Your answer must be every line of the data below that holds the string "missing", copied exactly.

## Exercise inputs
====
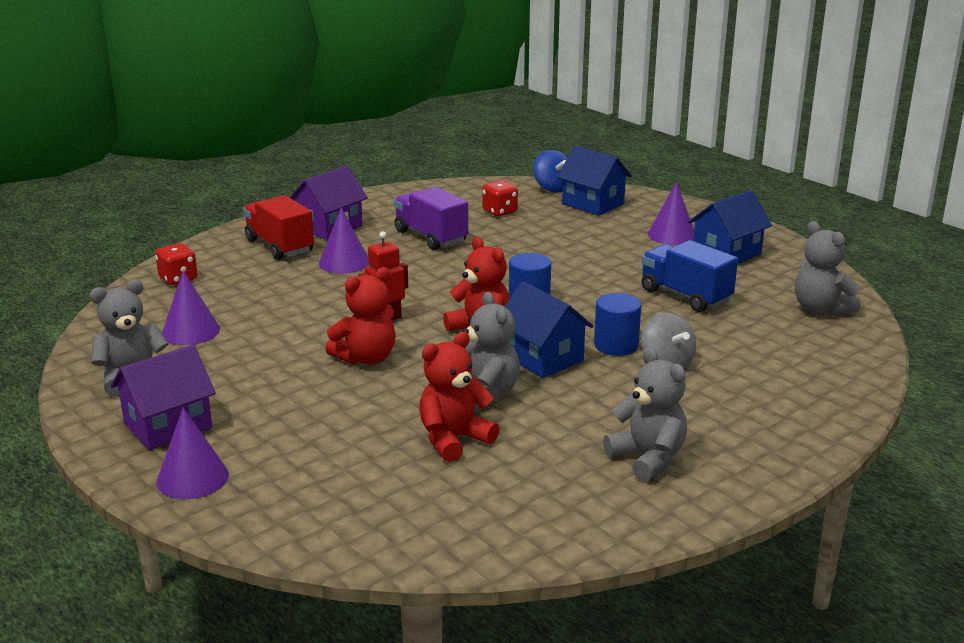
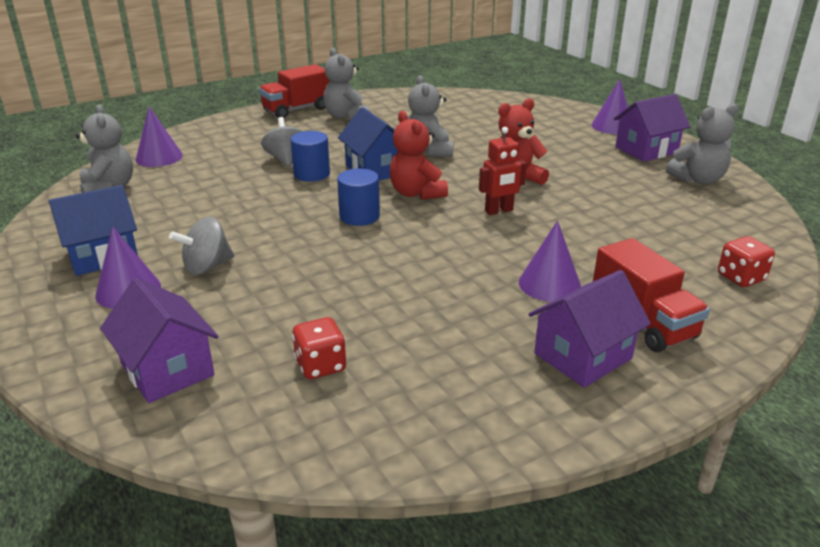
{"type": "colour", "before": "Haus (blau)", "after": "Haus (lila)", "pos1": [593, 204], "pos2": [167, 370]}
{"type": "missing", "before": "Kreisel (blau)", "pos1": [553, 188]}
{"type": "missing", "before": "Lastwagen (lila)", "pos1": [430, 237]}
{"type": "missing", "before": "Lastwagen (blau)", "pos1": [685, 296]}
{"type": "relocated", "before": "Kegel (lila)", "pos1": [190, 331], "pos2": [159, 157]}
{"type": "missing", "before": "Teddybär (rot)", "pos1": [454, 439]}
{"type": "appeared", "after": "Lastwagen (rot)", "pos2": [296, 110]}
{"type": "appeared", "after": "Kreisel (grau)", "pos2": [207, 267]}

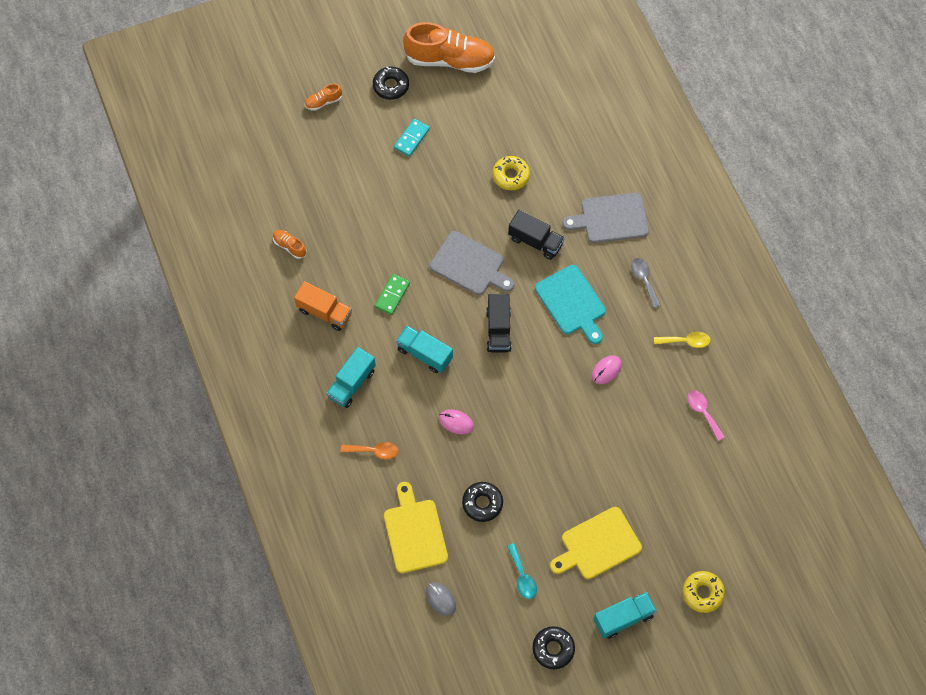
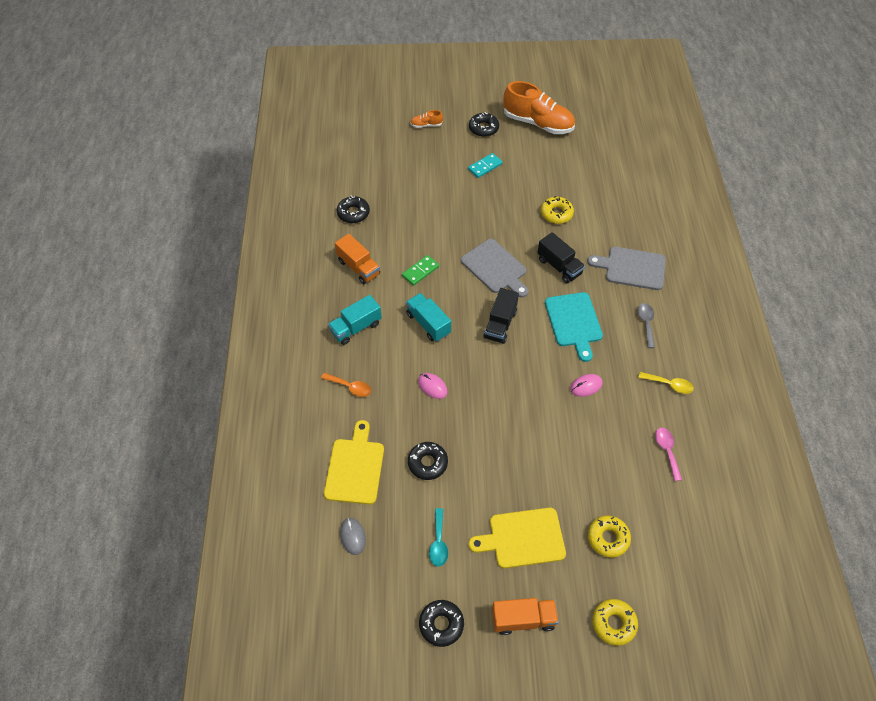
{"type": "exchanged", "before": "Schuh (orange)", "after": "Donut (schwarz)", "pos1": [289, 246], "pos2": [353, 213]}
{"type": "colour", "before": "Lastwagen (türkis)", "after": "Lastwagen (orange)", "pos1": [623, 618], "pos2": [523, 619]}
{"type": "appeared", "after": "Donut (gelb)", "pos2": [608, 538]}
====
## Result of this task
{"type": "missing", "before": "Kreisel (blau)", "pos1": [553, 188]}
{"type": "missing", "before": "Lastwagen (lila)", "pos1": [430, 237]}
{"type": "missing", "before": "Lastwagen (blau)", "pos1": [685, 296]}
{"type": "missing", "before": "Teddybär (rot)", "pos1": [454, 439]}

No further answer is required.